**What is needed:** Go through the data below and gather each line containing "schottky".

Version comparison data

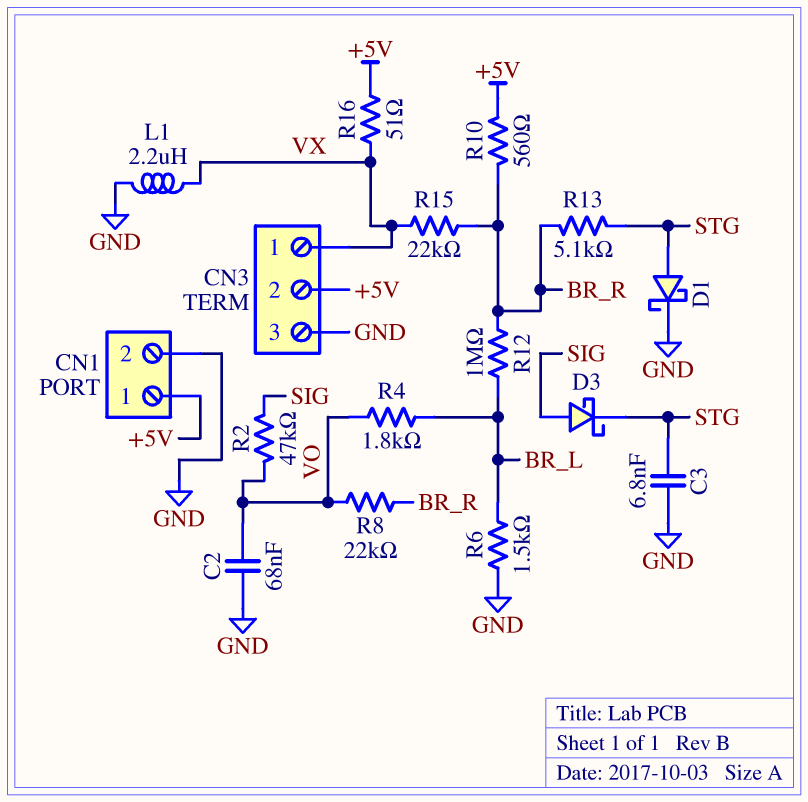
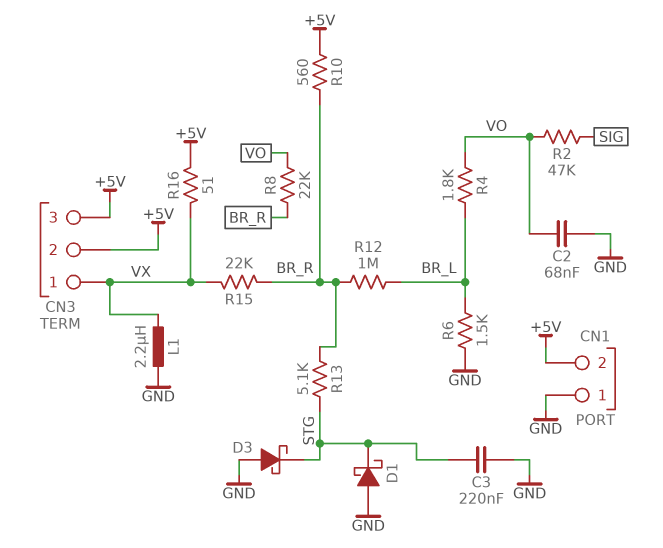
C3: 6.8nF (GND, STG) -> 220nF (GND, STG)
CN1 pin 1: +5V -> GND
CN1 pin 2: GND -> +5V
CN3 pin 3: GND -> +5V
D1: schottky (A STG, K GND) -> schottky (A GND, K STG)
D3: schottky (A SIG, K STG) -> schottky (A GND, K STG)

**Answer area:**
D1: schottky (A STG, K GND) -> schottky (A GND, K STG)
D3: schottky (A SIG, K STG) -> schottky (A GND, K STG)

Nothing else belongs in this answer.